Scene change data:
+===+
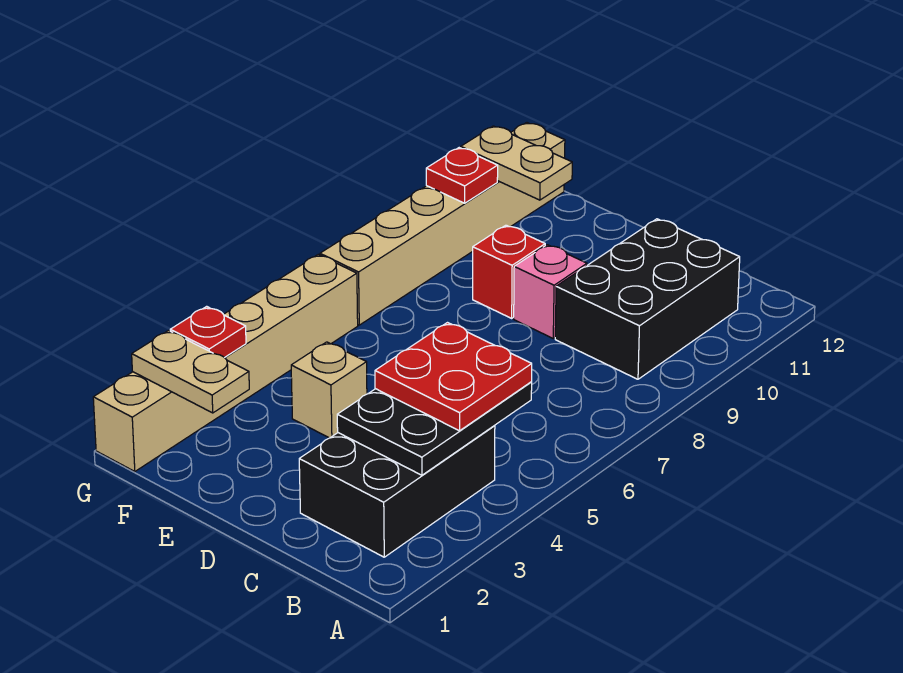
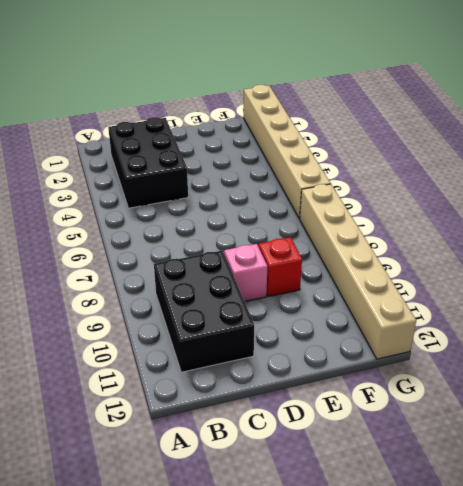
none -> tan brick E4 level 1
none -> black plate B3:C5 level 2
none -> tan plate F2:G2 level 2

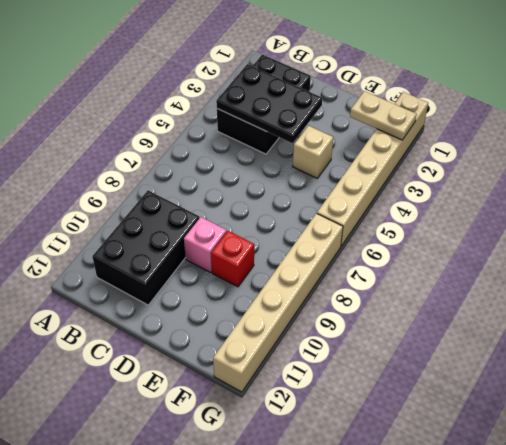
black plate B3:D4 level 2 -> black plate B3:C5 level 2
none -> tan plate F11:G11 level 2
none -> red plate G3 level 2
none -> red plate G10 level 2

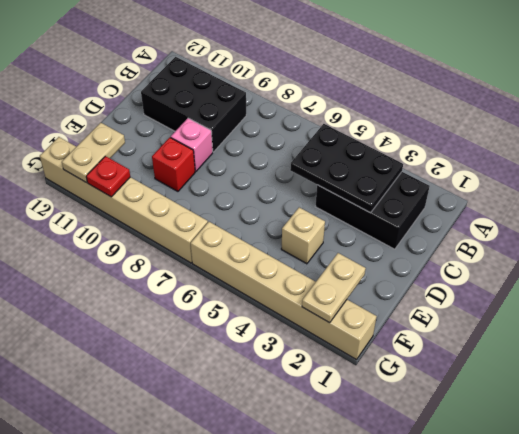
none -> red plate G3 level 2
none -> red plate B4:C5 level 3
+===+
### [Exercise objective]
Copy out all the data above exactly, minus the images.

### [Answer below]
none -> tan brick E4 level 1
none -> black plate B3:C5 level 2
none -> tan plate F2:G2 level 2

black plate B3:D4 level 2 -> black plate B3:C5 level 2
none -> tan plate F11:G11 level 2
none -> red plate G3 level 2
none -> red plate G10 level 2

none -> red plate G3 level 2
none -> red plate B4:C5 level 3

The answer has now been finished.